— TASK BRIEF —
Please give an exact transcription of the lines below, from the one that contains "green cap: 0 -> 3" to the very last, with no other lines.

[[ INFORMATION PROVIDED, beginning ]]

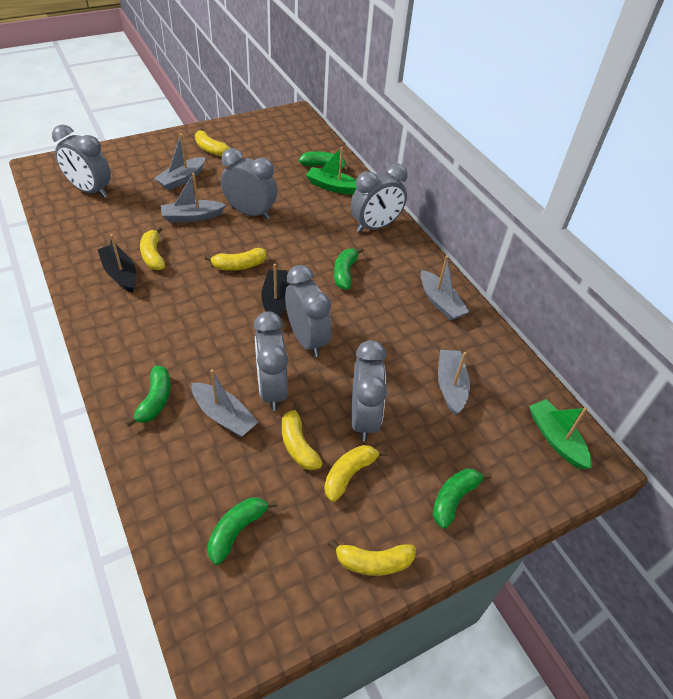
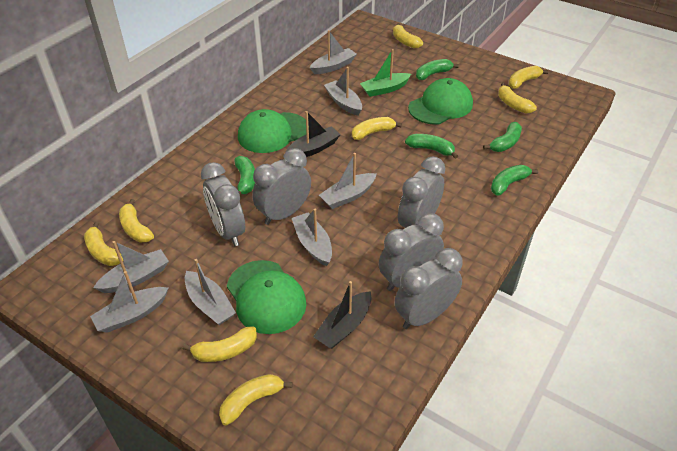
green boat: 2 -> 1
green cap: 0 -> 3
grey boat: 5 -> 7
grey clock: 6 -> 5
yellow banana: 6 -> 8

[[ INFORMATION PROVIDED, end ]]

— RESULT —
green cap: 0 -> 3
grey boat: 5 -> 7
grey clock: 6 -> 5
yellow banana: 6 -> 8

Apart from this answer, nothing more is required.